## Exercise prompt:
Could you return every line of the material that contains the word "mushroom"?

## Records for this exercise:
◇ ◇ ◇ ◇ ◇

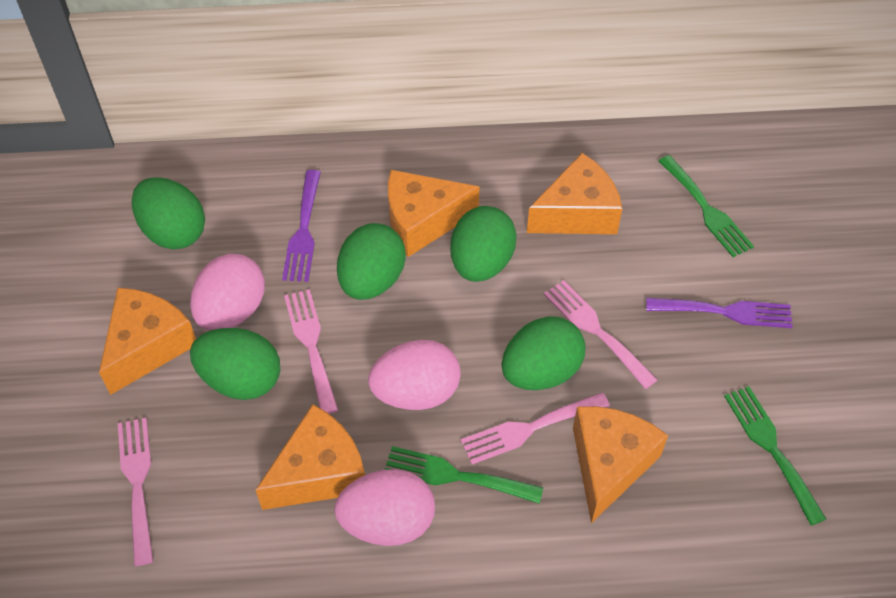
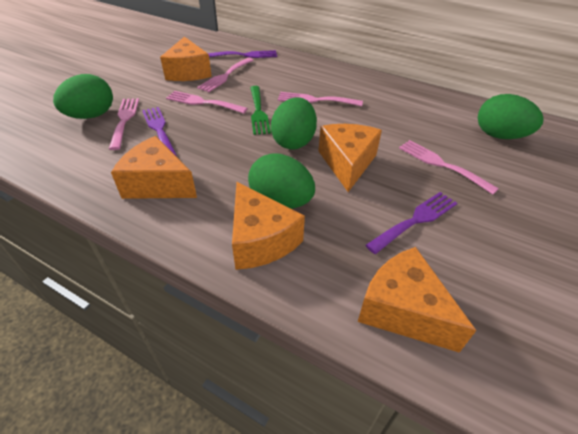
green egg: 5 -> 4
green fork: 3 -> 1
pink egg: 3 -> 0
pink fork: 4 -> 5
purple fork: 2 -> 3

◇ ◇ ◇ ◇ ◇

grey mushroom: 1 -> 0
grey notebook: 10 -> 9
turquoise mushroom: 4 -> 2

◇ ◇ ◇ ◇ ◇

## Response:
grey mushroom: 1 -> 0
turquoise mushroom: 4 -> 2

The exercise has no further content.